Quote the lines below from the one containing "(352, 168) = (216, 383): red tape -> none" to the final line, both ends included; exclude the pictures.

====== SOURCE RECORDS ======

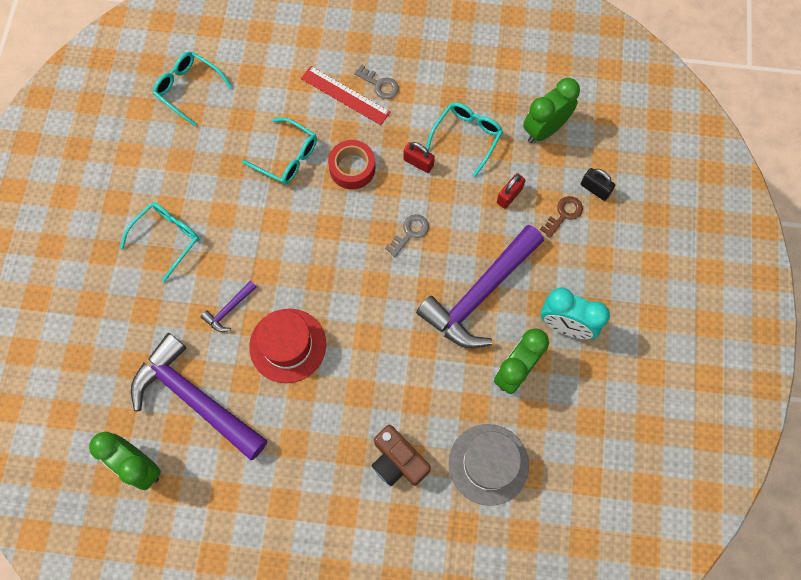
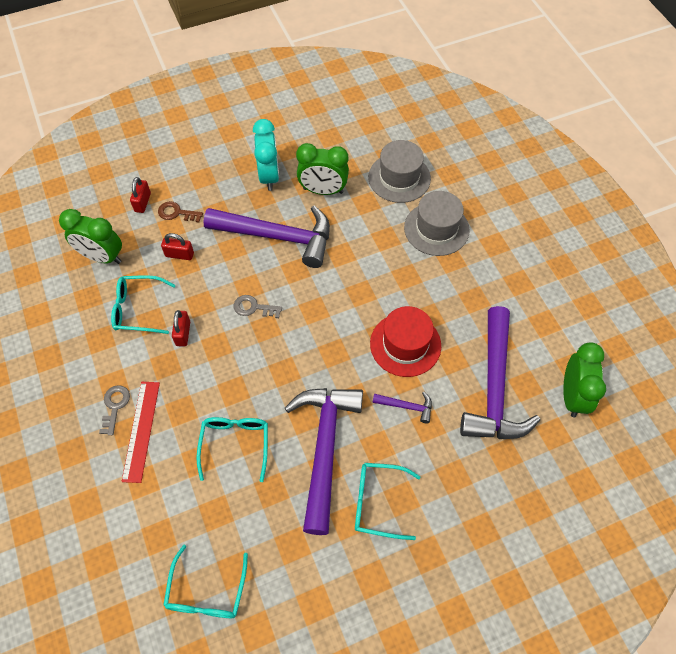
camera: 120 degrees left, 10 degrees down
(237, 222) = (325, 449): none -> purple hammer
(352, 168) = (216, 383): red tape -> none
(398, 461) = (436, 229): brown camera -> grey hat
(595, 189) = (143, 202): black padlock -> red padlock

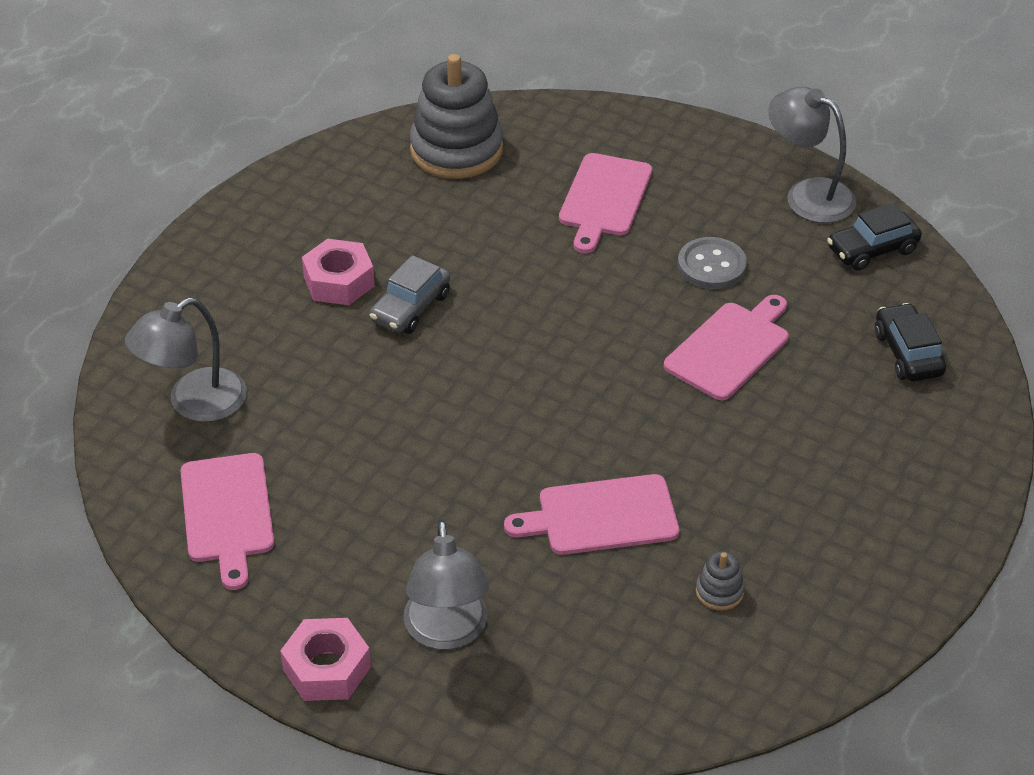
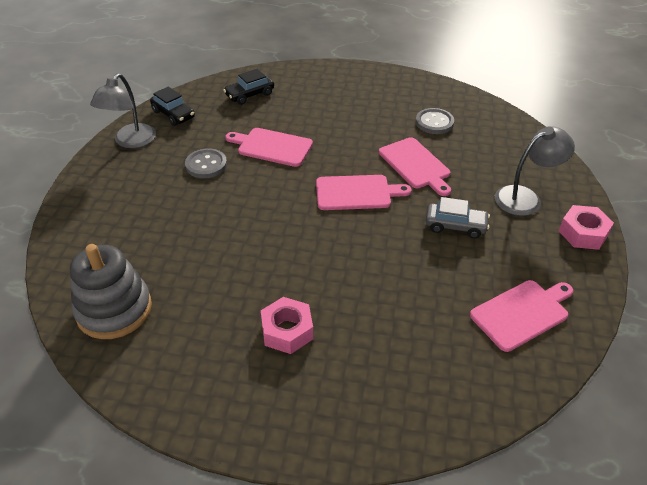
camera: 110 degrees left, 0 degrees up
(194, 403) = (447, 370): grey lamp -> none
(410, 307) = (297, 283): grey car -> grey car (455, 226)
(604, 199) = (155, 220): pink cutting board -> pink cutting board (356, 193)
(719, 592) = (434, 122): grey stacking toy -> grey button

======

### RESULT
(352, 168) = (216, 383): red tape -> none
(398, 461) = (436, 229): brown camera -> grey hat
(595, 189) = (143, 202): black padlock -> red padlock

camera: 110 degrees left, 0 degrees up
(194, 403) = (447, 370): grey lamp -> none
(410, 307) = (297, 283): grey car -> grey car (455, 226)
(604, 199) = (155, 220): pink cutting board -> pink cutting board (356, 193)
(719, 592) = (434, 122): grey stacking toy -> grey button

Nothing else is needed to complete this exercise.